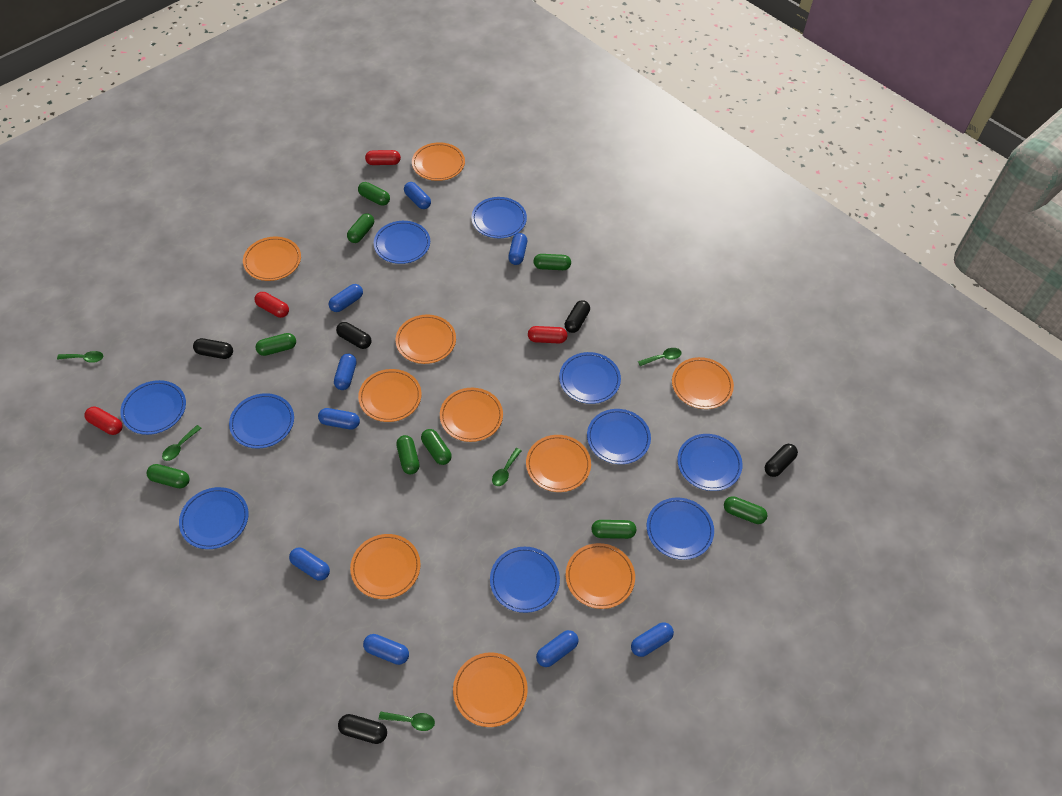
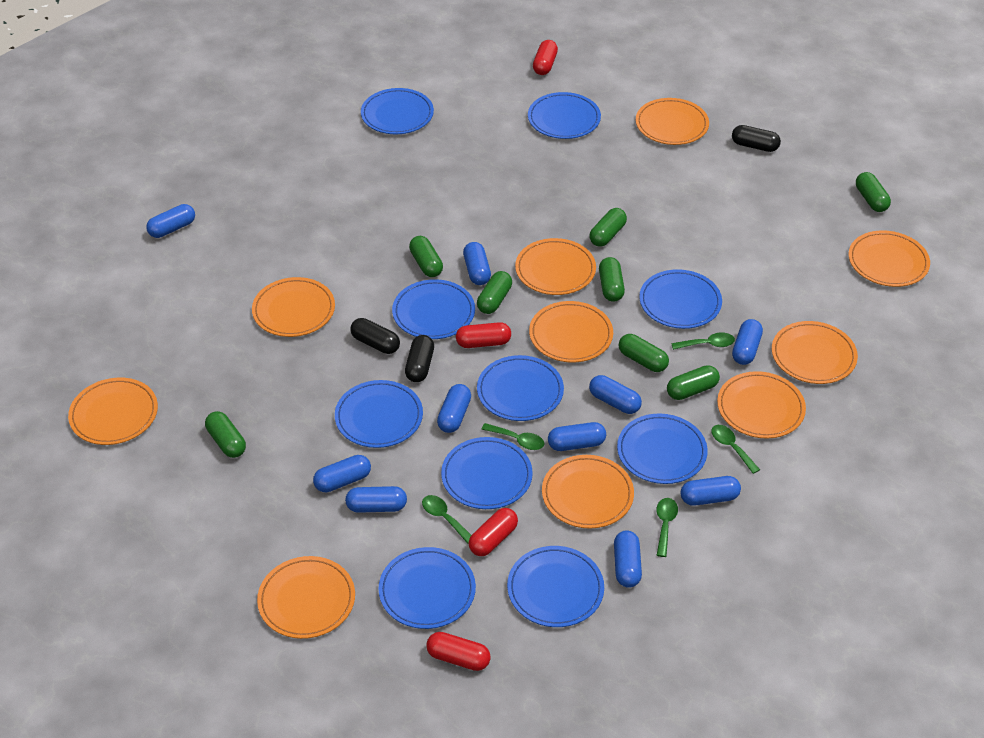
black capsule: 5 -> 3
blue capsule: 9 -> 10
green capsule: 9 -> 8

### EXERCISE DETAILS
Reproduce the material above verbatim; omit every picture.

### ANSWER TO THIS EXERCISE
black capsule: 5 -> 3
blue capsule: 9 -> 10
green capsule: 9 -> 8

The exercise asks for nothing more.